---- Exercise data

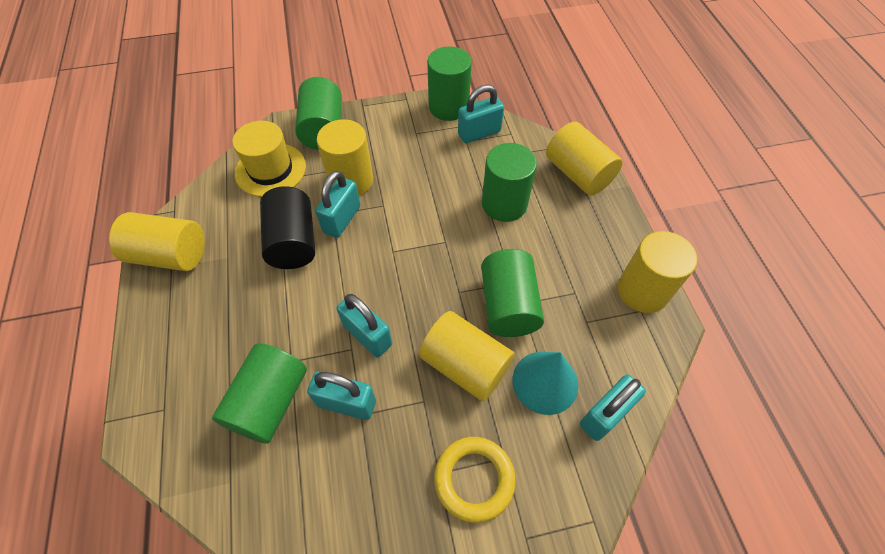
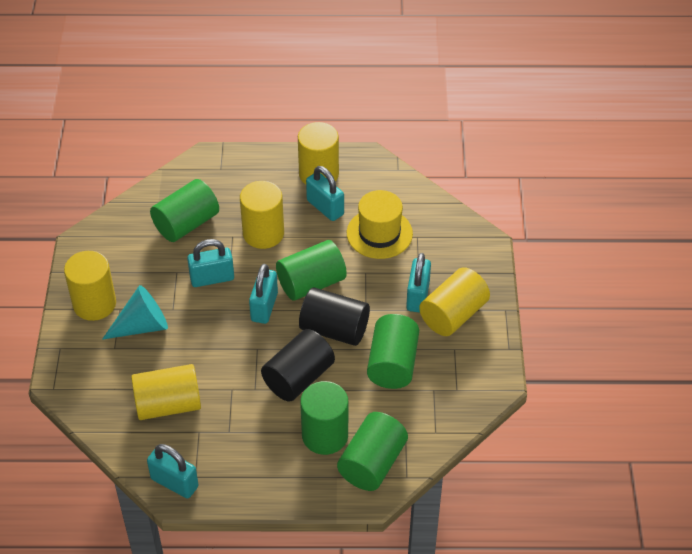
black cylinder: 1 -> 2
yellow ring: 1 -> 0

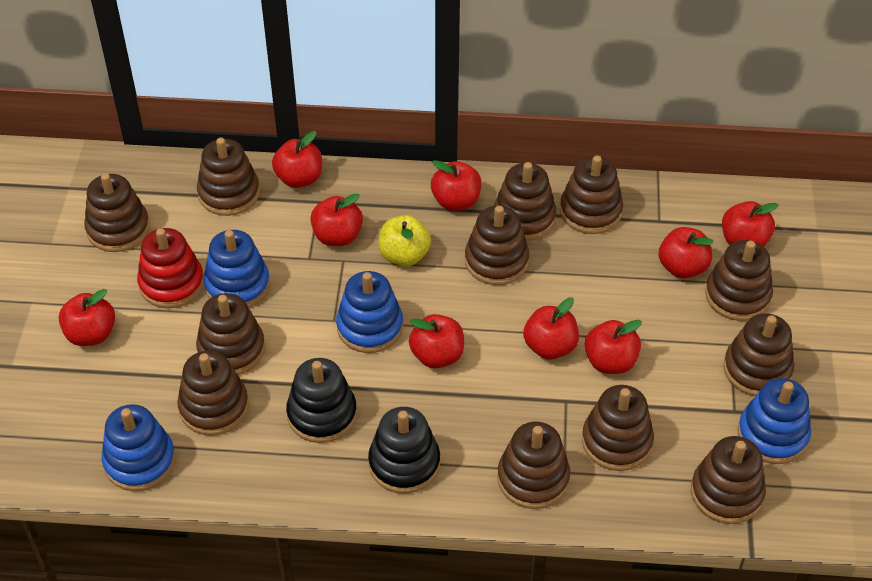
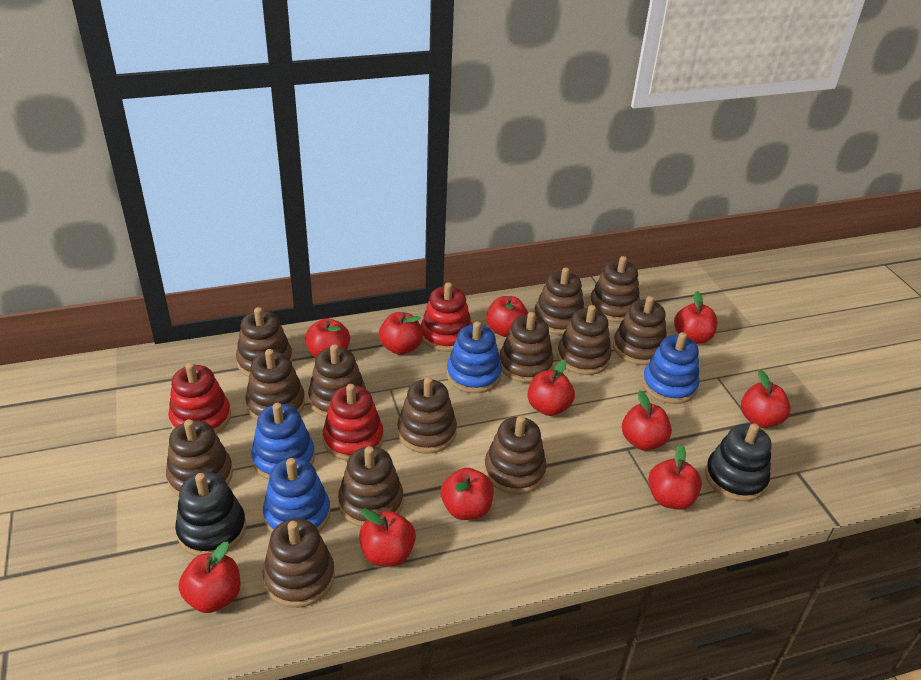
brown stacking toy: 12 -> 13
red apple: 9 -> 11
red stacking toy: 1 -> 3
yellow apple: 1 -> 0

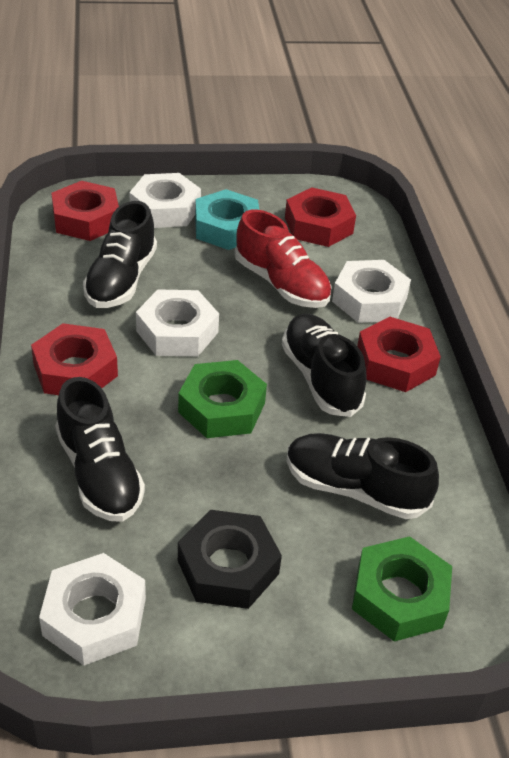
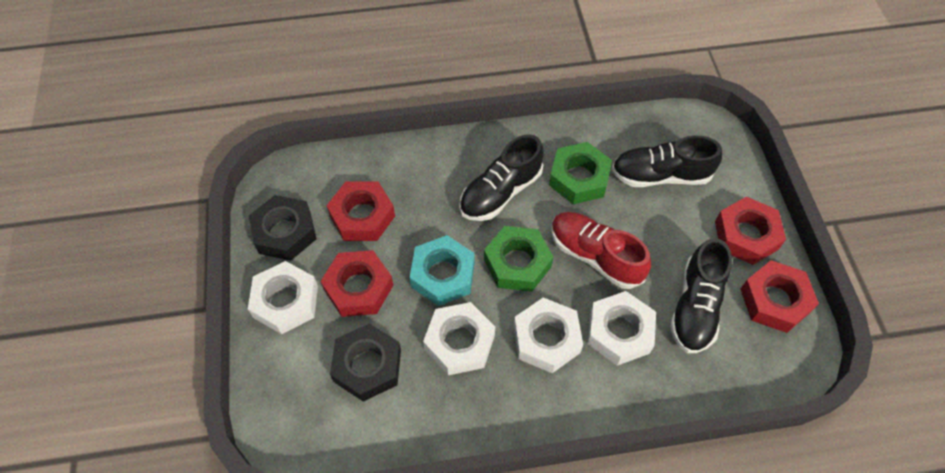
black nut: 1 -> 2
black shoe: 4 -> 3

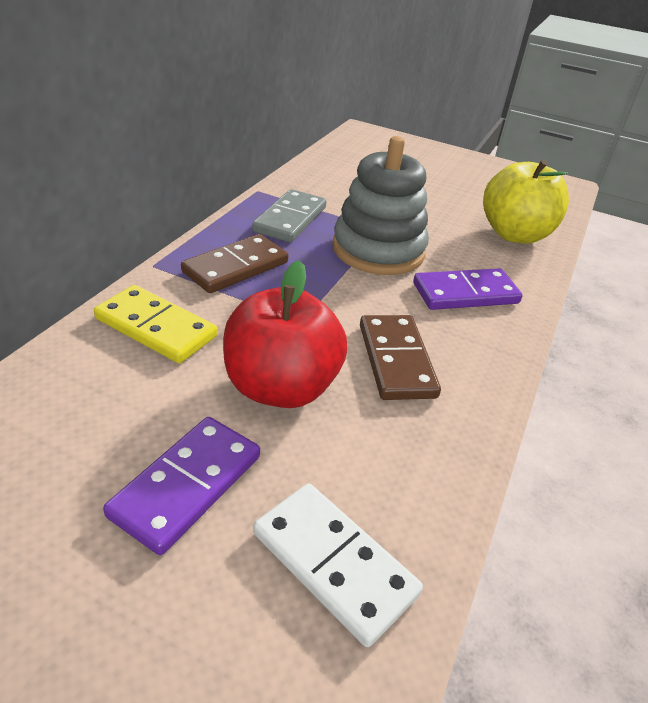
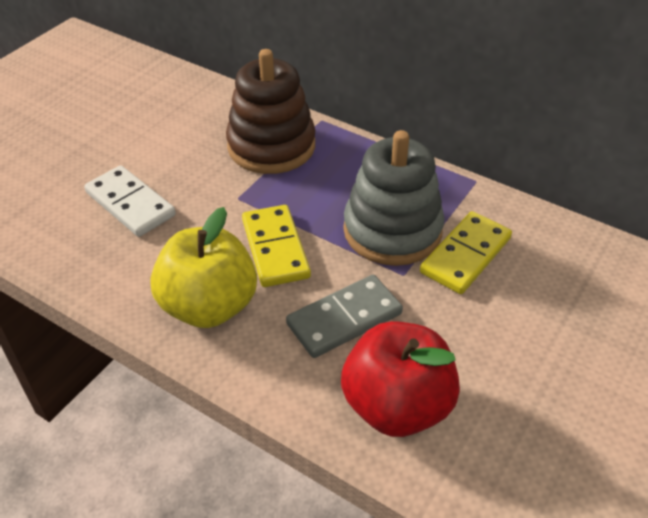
brown domino: 2 -> 0
brown stacking toy: 0 -> 1
purple domino: 2 -> 0
yellow domino: 1 -> 2

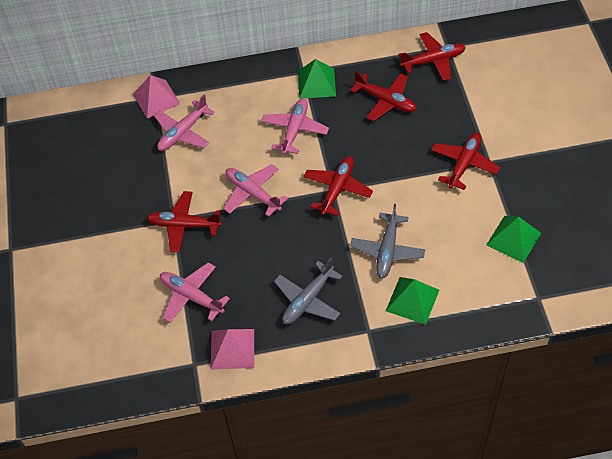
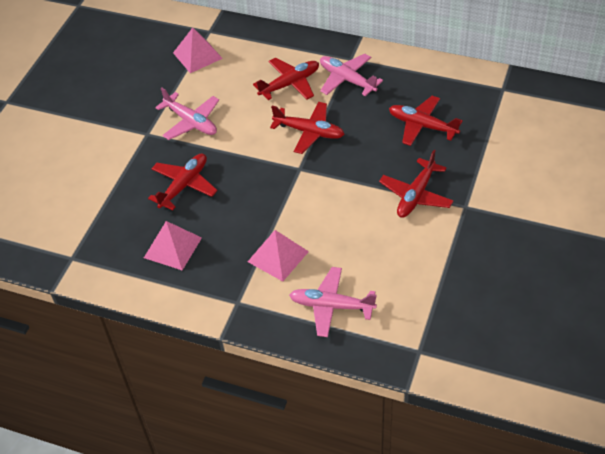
green pyramid: 3 -> 0
grey plane: 2 -> 0
pink plane: 4 -> 3
pink pyramid: 2 -> 3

--------

**What to do**
A single number is the expected reply: the number of lines in the listing that contain the string "brown".

**The completed task**
3